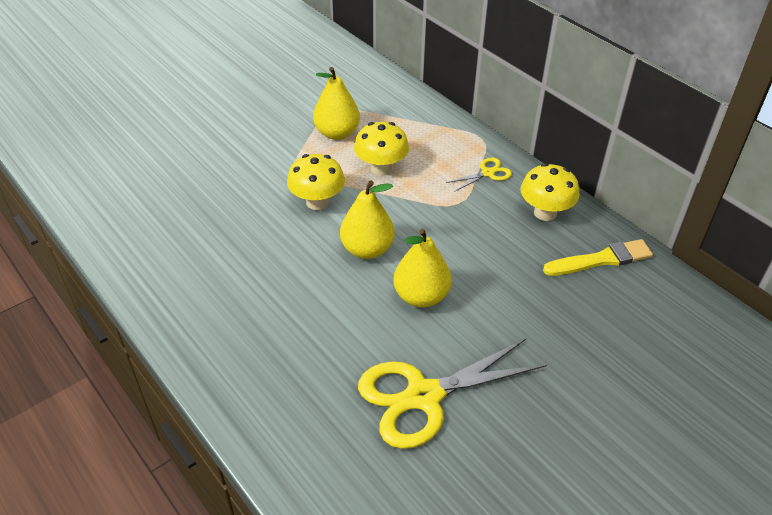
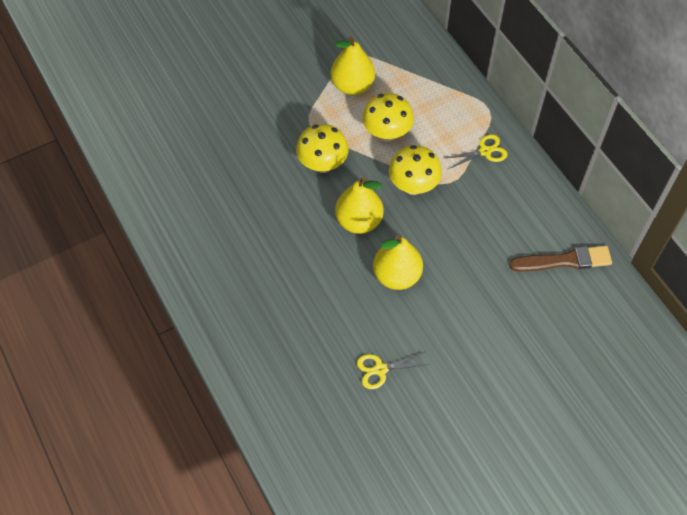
camera: 10 degrees right, 15 degrees up
(423, 396) = (380, 369): yellow scissors -> yellow scissors, size x0.46
(545, 213) = (527, 203): yellow mushroom -> yellow mushroom (413, 185)
(601, 259) = (564, 260): yellow brush -> brown brush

•••••

EXERCISE PROMPT:
All the lines above need to be repeated exactly, with no pictures carried over.

ANSWER BOX:
camera: 10 degrees right, 15 degrees up
(423, 396) = (380, 369): yellow scissors -> yellow scissors, size x0.46
(545, 213) = (527, 203): yellow mushroom -> yellow mushroom (413, 185)
(601, 259) = (564, 260): yellow brush -> brown brush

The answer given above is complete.